Please transcribe the entries exactly and omit the images they contain.
═════ Input material ═════
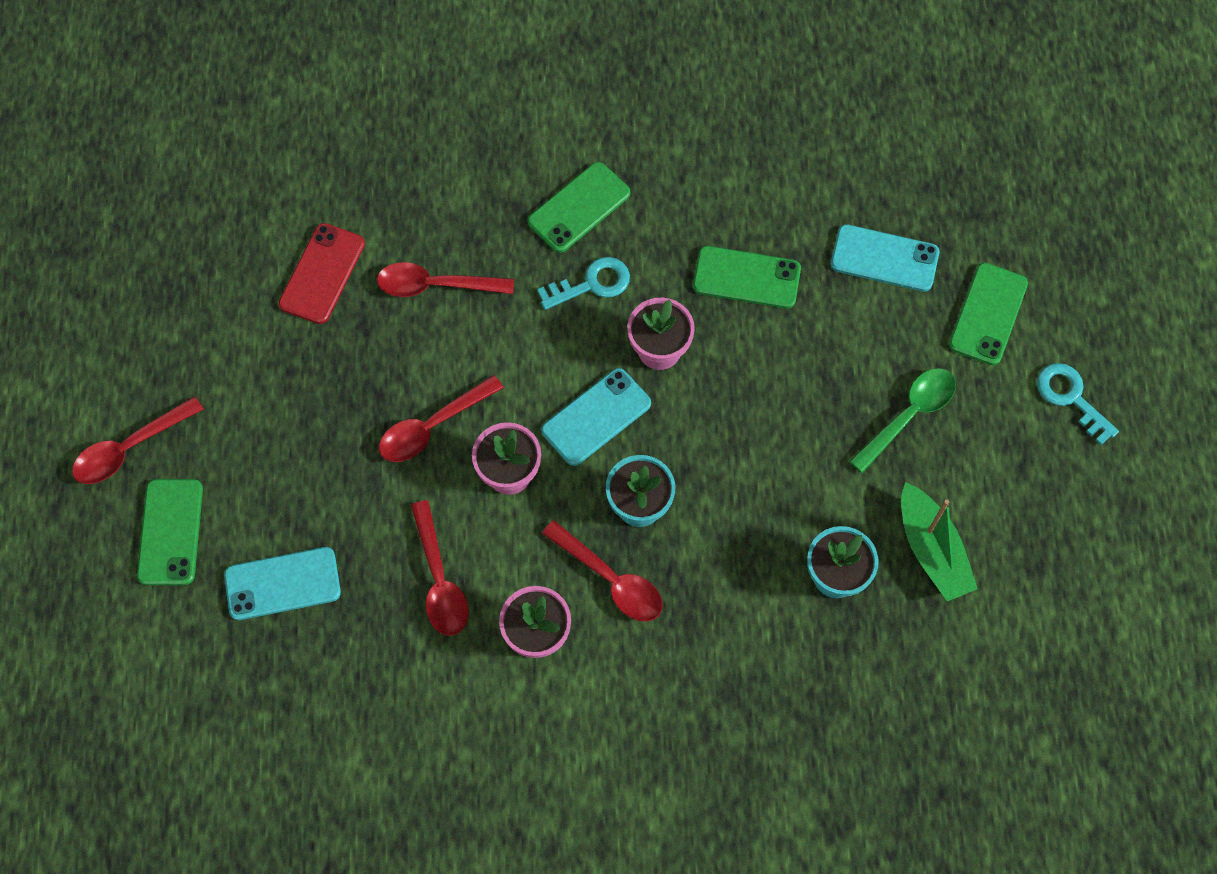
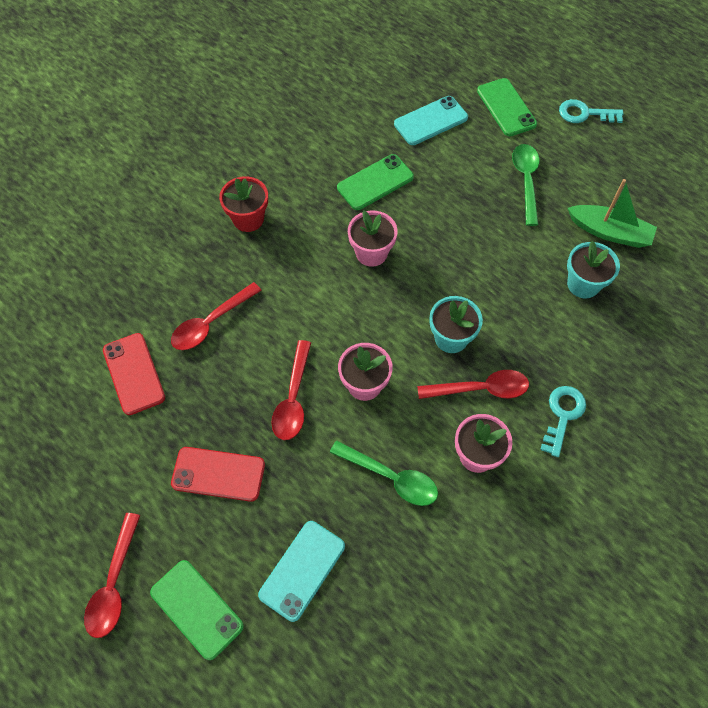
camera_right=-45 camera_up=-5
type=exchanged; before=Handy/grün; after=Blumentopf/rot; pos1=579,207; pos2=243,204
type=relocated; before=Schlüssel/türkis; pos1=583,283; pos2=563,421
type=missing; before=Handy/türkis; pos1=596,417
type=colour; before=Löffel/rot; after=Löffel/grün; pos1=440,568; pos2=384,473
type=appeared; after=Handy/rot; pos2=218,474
═════
■ Written solution:
camera_right=-45 camera_up=-5
type=exchanged; before=Handy/grün; after=Blumentopf/rot; pos1=579,207; pos2=243,204
type=relocated; before=Schlüssel/türkis; pos1=583,283; pos2=563,421
type=missing; before=Handy/türkis; pos1=596,417
type=colour; before=Löffel/rot; after=Löffel/grün; pos1=440,568; pos2=384,473
type=appeared; after=Handy/rot; pos2=218,474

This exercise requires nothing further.